• WHAT YOU ARE ASKED TO DO
Please print all the lines below exactly as they are written.

Dataset entries:
*** Begin section ***

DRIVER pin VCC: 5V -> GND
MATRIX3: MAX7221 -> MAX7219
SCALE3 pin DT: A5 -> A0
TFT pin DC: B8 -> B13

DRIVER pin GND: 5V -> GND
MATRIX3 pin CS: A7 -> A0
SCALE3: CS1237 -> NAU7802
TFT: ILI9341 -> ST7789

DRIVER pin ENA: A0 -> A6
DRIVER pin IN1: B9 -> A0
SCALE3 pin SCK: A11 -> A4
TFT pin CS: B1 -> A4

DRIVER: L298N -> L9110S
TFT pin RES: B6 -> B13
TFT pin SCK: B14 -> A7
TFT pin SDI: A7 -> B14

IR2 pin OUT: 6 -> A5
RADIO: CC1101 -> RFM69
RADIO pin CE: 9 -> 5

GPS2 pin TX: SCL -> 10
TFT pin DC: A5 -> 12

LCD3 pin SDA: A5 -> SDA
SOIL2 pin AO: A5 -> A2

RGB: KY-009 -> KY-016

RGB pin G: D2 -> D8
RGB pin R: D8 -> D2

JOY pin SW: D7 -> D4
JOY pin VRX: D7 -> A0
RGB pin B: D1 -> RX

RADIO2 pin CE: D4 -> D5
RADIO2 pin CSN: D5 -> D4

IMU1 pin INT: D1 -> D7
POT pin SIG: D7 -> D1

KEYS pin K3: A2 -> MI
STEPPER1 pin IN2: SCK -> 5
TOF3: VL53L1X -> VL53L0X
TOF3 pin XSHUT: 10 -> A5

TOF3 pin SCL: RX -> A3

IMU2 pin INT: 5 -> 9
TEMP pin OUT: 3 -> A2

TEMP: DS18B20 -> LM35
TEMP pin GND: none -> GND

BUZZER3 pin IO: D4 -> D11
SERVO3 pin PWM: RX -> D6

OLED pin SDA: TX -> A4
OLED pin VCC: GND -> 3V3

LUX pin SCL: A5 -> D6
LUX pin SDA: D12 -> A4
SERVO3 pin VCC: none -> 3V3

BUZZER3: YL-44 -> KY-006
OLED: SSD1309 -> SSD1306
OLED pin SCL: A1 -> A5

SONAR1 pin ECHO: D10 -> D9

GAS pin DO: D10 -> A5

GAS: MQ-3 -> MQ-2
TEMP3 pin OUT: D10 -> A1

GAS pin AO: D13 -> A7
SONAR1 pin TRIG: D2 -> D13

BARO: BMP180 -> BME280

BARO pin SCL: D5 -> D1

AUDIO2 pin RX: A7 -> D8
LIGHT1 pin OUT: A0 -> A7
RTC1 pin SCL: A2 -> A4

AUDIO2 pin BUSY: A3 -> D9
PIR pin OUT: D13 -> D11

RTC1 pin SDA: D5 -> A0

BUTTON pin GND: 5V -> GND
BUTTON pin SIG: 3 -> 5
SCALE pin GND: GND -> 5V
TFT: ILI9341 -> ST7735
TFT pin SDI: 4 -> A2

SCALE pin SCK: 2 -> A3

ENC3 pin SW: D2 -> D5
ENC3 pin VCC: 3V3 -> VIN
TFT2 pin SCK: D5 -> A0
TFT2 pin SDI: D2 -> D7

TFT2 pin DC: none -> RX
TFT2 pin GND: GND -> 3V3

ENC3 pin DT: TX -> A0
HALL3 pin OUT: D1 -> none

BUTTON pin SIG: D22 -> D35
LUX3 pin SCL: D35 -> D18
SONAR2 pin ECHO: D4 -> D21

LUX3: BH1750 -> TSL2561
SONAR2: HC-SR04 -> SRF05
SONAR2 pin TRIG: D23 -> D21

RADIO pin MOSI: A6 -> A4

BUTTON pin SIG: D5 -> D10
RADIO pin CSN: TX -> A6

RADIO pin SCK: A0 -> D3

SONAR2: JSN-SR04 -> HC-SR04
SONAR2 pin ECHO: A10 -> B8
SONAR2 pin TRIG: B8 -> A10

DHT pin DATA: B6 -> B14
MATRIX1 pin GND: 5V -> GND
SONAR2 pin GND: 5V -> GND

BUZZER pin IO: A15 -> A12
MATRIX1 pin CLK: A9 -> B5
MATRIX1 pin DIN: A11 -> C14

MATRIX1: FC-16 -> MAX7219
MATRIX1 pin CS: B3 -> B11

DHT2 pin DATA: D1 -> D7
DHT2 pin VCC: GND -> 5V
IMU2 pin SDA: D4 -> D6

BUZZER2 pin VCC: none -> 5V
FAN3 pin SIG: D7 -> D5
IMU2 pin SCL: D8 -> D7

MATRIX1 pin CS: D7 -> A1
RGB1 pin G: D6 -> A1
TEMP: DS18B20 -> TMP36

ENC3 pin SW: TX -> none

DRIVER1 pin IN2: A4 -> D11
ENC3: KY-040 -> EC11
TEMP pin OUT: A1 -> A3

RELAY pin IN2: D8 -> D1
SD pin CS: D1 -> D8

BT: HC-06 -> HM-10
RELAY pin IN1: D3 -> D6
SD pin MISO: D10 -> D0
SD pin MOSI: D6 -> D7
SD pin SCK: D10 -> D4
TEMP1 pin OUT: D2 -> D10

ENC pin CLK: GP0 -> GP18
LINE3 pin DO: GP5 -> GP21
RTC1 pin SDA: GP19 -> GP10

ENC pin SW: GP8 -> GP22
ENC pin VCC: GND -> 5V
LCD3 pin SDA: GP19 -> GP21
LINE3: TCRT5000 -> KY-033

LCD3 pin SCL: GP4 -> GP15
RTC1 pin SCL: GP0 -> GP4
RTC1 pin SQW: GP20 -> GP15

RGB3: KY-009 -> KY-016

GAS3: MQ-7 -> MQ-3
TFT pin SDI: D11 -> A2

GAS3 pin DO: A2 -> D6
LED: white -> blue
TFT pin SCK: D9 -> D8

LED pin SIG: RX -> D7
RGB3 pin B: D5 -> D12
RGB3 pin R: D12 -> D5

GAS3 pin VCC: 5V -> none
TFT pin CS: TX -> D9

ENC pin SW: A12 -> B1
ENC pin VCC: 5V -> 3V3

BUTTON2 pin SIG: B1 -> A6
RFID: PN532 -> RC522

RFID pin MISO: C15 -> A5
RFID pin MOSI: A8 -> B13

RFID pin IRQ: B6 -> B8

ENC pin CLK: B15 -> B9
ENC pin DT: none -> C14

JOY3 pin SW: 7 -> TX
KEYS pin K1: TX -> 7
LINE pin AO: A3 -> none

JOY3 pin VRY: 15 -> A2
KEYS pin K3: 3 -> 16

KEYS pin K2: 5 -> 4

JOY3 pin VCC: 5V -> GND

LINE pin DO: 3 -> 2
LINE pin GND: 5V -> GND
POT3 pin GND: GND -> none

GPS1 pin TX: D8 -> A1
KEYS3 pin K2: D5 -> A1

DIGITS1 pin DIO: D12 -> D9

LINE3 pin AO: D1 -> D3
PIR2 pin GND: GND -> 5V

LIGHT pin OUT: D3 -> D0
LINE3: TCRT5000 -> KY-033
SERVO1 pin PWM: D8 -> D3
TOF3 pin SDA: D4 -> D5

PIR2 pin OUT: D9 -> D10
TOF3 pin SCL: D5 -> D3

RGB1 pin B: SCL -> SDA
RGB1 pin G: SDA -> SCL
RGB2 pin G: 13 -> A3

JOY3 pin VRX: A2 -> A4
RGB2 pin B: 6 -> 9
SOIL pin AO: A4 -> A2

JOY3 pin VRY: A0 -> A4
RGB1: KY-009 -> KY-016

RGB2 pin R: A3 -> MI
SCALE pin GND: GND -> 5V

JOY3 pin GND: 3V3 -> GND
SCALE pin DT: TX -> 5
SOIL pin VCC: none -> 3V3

*** End section ***

• PROBLEM SOLUTION
DRIVER pin VCC: 5V -> GND
MATRIX3: MAX7221 -> MAX7219
SCALE3 pin DT: A5 -> A0
TFT pin DC: B8 -> B13

DRIVER pin GND: 5V -> GND
MATRIX3 pin CS: A7 -> A0
SCALE3: CS1237 -> NAU7802
TFT: ILI9341 -> ST7789

DRIVER pin ENA: A0 -> A6
DRIVER pin IN1: B9 -> A0
SCALE3 pin SCK: A11 -> A4
TFT pin CS: B1 -> A4

DRIVER: L298N -> L9110S
TFT pin RES: B6 -> B13
TFT pin SCK: B14 -> A7
TFT pin SDI: A7 -> B14

IR2 pin OUT: 6 -> A5
RADIO: CC1101 -> RFM69
RADIO pin CE: 9 -> 5

GPS2 pin TX: SCL -> 10
TFT pin DC: A5 -> 12

LCD3 pin SDA: A5 -> SDA
SOIL2 pin AO: A5 -> A2

RGB: KY-009 -> KY-016

RGB pin G: D2 -> D8
RGB pin R: D8 -> D2

JOY pin SW: D7 -> D4
JOY pin VRX: D7 -> A0
RGB pin B: D1 -> RX

RADIO2 pin CE: D4 -> D5
RADIO2 pin CSN: D5 -> D4

IMU1 pin INT: D1 -> D7
POT pin SIG: D7 -> D1

KEYS pin K3: A2 -> MI
STEPPER1 pin IN2: SCK -> 5
TOF3: VL53L1X -> VL53L0X
TOF3 pin XSHUT: 10 -> A5

TOF3 pin SCL: RX -> A3

IMU2 pin INT: 5 -> 9
TEMP pin OUT: 3 -> A2

TEMP: DS18B20 -> LM35
TEMP pin GND: none -> GND

BUZZER3 pin IO: D4 -> D11
SERVO3 pin PWM: RX -> D6

OLED pin SDA: TX -> A4
OLED pin VCC: GND -> 3V3

LUX pin SCL: A5 -> D6
LUX pin SDA: D12 -> A4
SERVO3 pin VCC: none -> 3V3

BUZZER3: YL-44 -> KY-006
OLED: SSD1309 -> SSD1306
OLED pin SCL: A1 -> A5

SONAR1 pin ECHO: D10 -> D9

GAS pin DO: D10 -> A5

GAS: MQ-3 -> MQ-2
TEMP3 pin OUT: D10 -> A1

GAS pin AO: D13 -> A7
SONAR1 pin TRIG: D2 -> D13

BARO: BMP180 -> BME280

BARO pin SCL: D5 -> D1

AUDIO2 pin RX: A7 -> D8
LIGHT1 pin OUT: A0 -> A7
RTC1 pin SCL: A2 -> A4

AUDIO2 pin BUSY: A3 -> D9
PIR pin OUT: D13 -> D11

RTC1 pin SDA: D5 -> A0

BUTTON pin GND: 5V -> GND
BUTTON pin SIG: 3 -> 5
SCALE pin GND: GND -> 5V
TFT: ILI9341 -> ST7735
TFT pin SDI: 4 -> A2

SCALE pin SCK: 2 -> A3

ENC3 pin SW: D2 -> D5
ENC3 pin VCC: 3V3 -> VIN
TFT2 pin SCK: D5 -> A0
TFT2 pin SDI: D2 -> D7

TFT2 pin DC: none -> RX
TFT2 pin GND: GND -> 3V3

ENC3 pin DT: TX -> A0
HALL3 pin OUT: D1 -> none

BUTTON pin SIG: D22 -> D35
LUX3 pin SCL: D35 -> D18
SONAR2 pin ECHO: D4 -> D21

LUX3: BH1750 -> TSL2561
SONAR2: HC-SR04 -> SRF05
SONAR2 pin TRIG: D23 -> D21

RADIO pin MOSI: A6 -> A4

BUTTON pin SIG: D5 -> D10
RADIO pin CSN: TX -> A6

RADIO pin SCK: A0 -> D3

SONAR2: JSN-SR04 -> HC-SR04
SONAR2 pin ECHO: A10 -> B8
SONAR2 pin TRIG: B8 -> A10

DHT pin DATA: B6 -> B14
MATRIX1 pin GND: 5V -> GND
SONAR2 pin GND: 5V -> GND

BUZZER pin IO: A15 -> A12
MATRIX1 pin CLK: A9 -> B5
MATRIX1 pin DIN: A11 -> C14

MATRIX1: FC-16 -> MAX7219
MATRIX1 pin CS: B3 -> B11

DHT2 pin DATA: D1 -> D7
DHT2 pin VCC: GND -> 5V
IMU2 pin SDA: D4 -> D6

BUZZER2 pin VCC: none -> 5V
FAN3 pin SIG: D7 -> D5
IMU2 pin SCL: D8 -> D7

MATRIX1 pin CS: D7 -> A1
RGB1 pin G: D6 -> A1
TEMP: DS18B20 -> TMP36

ENC3 pin SW: TX -> none

DRIVER1 pin IN2: A4 -> D11
ENC3: KY-040 -> EC11
TEMP pin OUT: A1 -> A3

RELAY pin IN2: D8 -> D1
SD pin CS: D1 -> D8

BT: HC-06 -> HM-10
RELAY pin IN1: D3 -> D6
SD pin MISO: D10 -> D0
SD pin MOSI: D6 -> D7
SD pin SCK: D10 -> D4
TEMP1 pin OUT: D2 -> D10

ENC pin CLK: GP0 -> GP18
LINE3 pin DO: GP5 -> GP21
RTC1 pin SDA: GP19 -> GP10

ENC pin SW: GP8 -> GP22
ENC pin VCC: GND -> 5V
LCD3 pin SDA: GP19 -> GP21
LINE3: TCRT5000 -> KY-033

LCD3 pin SCL: GP4 -> GP15
RTC1 pin SCL: GP0 -> GP4
RTC1 pin SQW: GP20 -> GP15

RGB3: KY-009 -> KY-016

GAS3: MQ-7 -> MQ-3
TFT pin SDI: D11 -> A2

GAS3 pin DO: A2 -> D6
LED: white -> blue
TFT pin SCK: D9 -> D8

LED pin SIG: RX -> D7
RGB3 pin B: D5 -> D12
RGB3 pin R: D12 -> D5

GAS3 pin VCC: 5V -> none
TFT pin CS: TX -> D9

ENC pin SW: A12 -> B1
ENC pin VCC: 5V -> 3V3

BUTTON2 pin SIG: B1 -> A6
RFID: PN532 -> RC522

RFID pin MISO: C15 -> A5
RFID pin MOSI: A8 -> B13

RFID pin IRQ: B6 -> B8

ENC pin CLK: B15 -> B9
ENC pin DT: none -> C14

JOY3 pin SW: 7 -> TX
KEYS pin K1: TX -> 7
LINE pin AO: A3 -> none

JOY3 pin VRY: 15 -> A2
KEYS pin K3: 3 -> 16

KEYS pin K2: 5 -> 4

JOY3 pin VCC: 5V -> GND

LINE pin DO: 3 -> 2
LINE pin GND: 5V -> GND
POT3 pin GND: GND -> none

GPS1 pin TX: D8 -> A1
KEYS3 pin K2: D5 -> A1

DIGITS1 pin DIO: D12 -> D9

LINE3 pin AO: D1 -> D3
PIR2 pin GND: GND -> 5V

LIGHT pin OUT: D3 -> D0
LINE3: TCRT5000 -> KY-033
SERVO1 pin PWM: D8 -> D3
TOF3 pin SDA: D4 -> D5

PIR2 pin OUT: D9 -> D10
TOF3 pin SCL: D5 -> D3

RGB1 pin B: SCL -> SDA
RGB1 pin G: SDA -> SCL
RGB2 pin G: 13 -> A3

JOY3 pin VRX: A2 -> A4
RGB2 pin B: 6 -> 9
SOIL pin AO: A4 -> A2

JOY3 pin VRY: A0 -> A4
RGB1: KY-009 -> KY-016

RGB2 pin R: A3 -> MI
SCALE pin GND: GND -> 5V

JOY3 pin GND: 3V3 -> GND
SCALE pin DT: TX -> 5
SOIL pin VCC: none -> 3V3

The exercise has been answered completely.